%%

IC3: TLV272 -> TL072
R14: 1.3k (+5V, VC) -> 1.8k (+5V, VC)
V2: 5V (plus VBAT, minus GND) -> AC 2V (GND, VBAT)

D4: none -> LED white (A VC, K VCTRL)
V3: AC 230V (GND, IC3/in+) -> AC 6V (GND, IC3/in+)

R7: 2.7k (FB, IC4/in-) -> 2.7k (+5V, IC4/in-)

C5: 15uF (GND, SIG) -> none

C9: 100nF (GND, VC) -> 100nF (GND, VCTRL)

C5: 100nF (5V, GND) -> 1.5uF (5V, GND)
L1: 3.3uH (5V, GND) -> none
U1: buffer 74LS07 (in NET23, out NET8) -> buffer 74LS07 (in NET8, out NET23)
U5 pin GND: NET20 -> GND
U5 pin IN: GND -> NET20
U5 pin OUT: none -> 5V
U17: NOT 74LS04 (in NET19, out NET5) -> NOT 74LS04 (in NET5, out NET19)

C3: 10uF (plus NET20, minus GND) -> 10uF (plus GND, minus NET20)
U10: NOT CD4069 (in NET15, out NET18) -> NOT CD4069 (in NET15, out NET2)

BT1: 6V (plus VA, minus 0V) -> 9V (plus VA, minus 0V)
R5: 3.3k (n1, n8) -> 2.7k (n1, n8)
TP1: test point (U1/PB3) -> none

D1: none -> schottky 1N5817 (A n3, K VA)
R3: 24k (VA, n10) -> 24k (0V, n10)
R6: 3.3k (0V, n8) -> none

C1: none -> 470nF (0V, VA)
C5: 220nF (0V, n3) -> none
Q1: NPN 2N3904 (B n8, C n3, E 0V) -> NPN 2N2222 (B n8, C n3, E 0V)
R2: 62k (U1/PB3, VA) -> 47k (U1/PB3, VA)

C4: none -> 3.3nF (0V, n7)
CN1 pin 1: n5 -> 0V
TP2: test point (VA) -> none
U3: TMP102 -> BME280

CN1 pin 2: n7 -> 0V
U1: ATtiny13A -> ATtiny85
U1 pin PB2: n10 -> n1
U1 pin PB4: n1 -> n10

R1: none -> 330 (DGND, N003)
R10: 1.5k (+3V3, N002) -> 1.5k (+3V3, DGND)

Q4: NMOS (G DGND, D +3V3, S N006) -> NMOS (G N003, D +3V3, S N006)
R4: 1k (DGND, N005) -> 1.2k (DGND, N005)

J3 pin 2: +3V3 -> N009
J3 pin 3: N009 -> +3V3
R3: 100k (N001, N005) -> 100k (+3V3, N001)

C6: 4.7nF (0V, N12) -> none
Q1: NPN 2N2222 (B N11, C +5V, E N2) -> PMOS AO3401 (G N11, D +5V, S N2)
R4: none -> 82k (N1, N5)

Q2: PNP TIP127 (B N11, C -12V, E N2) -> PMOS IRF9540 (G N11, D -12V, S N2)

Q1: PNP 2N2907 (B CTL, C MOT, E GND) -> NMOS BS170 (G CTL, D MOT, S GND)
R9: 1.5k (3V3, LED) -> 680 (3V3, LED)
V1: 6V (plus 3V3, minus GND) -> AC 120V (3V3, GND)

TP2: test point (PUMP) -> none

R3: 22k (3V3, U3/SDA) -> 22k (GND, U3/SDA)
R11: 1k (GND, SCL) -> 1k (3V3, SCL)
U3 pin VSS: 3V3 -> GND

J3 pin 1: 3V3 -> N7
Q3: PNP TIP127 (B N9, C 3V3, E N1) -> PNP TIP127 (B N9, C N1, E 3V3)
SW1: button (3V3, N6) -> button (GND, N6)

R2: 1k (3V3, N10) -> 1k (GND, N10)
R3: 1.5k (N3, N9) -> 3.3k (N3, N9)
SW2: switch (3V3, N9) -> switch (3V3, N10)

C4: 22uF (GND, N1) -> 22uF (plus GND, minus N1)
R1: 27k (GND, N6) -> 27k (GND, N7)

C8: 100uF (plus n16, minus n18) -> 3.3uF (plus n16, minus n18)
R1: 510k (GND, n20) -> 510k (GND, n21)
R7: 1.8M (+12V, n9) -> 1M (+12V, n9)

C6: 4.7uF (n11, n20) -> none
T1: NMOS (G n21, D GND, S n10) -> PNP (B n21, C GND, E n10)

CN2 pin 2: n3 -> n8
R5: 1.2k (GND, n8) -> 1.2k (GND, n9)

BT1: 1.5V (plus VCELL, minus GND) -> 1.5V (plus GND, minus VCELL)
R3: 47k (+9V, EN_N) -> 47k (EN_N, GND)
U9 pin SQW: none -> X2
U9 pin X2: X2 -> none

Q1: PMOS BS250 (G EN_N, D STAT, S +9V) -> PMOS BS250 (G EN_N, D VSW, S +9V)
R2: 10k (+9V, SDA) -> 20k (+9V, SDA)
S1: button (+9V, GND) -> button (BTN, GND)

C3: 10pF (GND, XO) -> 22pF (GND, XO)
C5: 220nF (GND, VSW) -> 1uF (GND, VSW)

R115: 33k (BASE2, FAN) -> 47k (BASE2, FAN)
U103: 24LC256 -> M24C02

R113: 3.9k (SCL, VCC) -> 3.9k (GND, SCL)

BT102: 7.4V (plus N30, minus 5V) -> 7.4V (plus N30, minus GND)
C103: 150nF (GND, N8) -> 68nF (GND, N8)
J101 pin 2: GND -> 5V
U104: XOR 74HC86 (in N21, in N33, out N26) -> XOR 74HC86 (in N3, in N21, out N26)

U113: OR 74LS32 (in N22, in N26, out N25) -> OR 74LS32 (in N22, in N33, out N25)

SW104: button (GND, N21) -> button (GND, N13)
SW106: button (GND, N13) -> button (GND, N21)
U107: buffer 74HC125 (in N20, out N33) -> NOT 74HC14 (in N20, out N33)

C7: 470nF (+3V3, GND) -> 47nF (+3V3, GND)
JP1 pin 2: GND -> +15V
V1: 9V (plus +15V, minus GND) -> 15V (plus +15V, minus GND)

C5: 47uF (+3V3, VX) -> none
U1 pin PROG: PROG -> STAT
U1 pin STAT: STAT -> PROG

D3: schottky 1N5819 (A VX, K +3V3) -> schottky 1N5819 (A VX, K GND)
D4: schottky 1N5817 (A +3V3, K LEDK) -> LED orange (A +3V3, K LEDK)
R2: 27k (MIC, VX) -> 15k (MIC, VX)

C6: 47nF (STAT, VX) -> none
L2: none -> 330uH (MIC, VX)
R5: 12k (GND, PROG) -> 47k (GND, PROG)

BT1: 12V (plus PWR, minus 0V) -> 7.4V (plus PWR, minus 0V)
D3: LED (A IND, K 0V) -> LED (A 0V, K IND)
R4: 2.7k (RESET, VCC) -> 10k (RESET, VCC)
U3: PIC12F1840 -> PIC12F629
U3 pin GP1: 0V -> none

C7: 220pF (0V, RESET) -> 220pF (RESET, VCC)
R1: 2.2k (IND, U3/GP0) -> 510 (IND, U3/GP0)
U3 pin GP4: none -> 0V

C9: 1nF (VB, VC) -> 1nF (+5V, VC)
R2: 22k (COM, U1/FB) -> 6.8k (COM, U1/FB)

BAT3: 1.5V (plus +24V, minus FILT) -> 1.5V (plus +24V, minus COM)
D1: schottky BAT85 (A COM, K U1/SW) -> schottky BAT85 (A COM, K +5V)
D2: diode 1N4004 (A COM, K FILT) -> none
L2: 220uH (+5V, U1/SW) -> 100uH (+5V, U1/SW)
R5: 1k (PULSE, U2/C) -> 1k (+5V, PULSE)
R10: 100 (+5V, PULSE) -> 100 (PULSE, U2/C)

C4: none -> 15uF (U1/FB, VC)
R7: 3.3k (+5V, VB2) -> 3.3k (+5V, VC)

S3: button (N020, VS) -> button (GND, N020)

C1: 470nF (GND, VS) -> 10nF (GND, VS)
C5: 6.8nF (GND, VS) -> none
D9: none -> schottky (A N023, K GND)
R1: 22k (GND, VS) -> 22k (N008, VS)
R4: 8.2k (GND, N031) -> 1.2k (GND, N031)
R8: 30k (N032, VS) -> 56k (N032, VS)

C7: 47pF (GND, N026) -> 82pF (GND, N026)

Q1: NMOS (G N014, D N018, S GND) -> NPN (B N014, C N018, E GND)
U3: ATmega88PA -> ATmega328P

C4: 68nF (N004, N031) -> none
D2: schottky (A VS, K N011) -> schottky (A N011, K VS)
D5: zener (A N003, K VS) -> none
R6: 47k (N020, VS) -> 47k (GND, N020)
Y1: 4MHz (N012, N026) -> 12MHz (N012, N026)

%%

TASK REQUIREMENTS: Your output must be the lines of the material above, from the first through the line that contains "BT1: 6V (plus", copied exactly. Include both endpoints and nothing else.

TASK OUTPUT:
IC3: TLV272 -> TL072
R14: 1.3k (+5V, VC) -> 1.8k (+5V, VC)
V2: 5V (plus VBAT, minus GND) -> AC 2V (GND, VBAT)

D4: none -> LED white (A VC, K VCTRL)
V3: AC 230V (GND, IC3/in+) -> AC 6V (GND, IC3/in+)

R7: 2.7k (FB, IC4/in-) -> 2.7k (+5V, IC4/in-)

C5: 15uF (GND, SIG) -> none

C9: 100nF (GND, VC) -> 100nF (GND, VCTRL)

C5: 100nF (5V, GND) -> 1.5uF (5V, GND)
L1: 3.3uH (5V, GND) -> none
U1: buffer 74LS07 (in NET23, out NET8) -> buffer 74LS07 (in NET8, out NET23)
U5 pin GND: NET20 -> GND
U5 pin IN: GND -> NET20
U5 pin OUT: none -> 5V
U17: NOT 74LS04 (in NET19, out NET5) -> NOT 74LS04 (in NET5, out NET19)

C3: 10uF (plus NET20, minus GND) -> 10uF (plus GND, minus NET20)
U10: NOT CD4069 (in NET15, out NET18) -> NOT CD4069 (in NET15, out NET2)

BT1: 6V (plus VA, minus 0V) -> 9V (plus VA, minus 0V)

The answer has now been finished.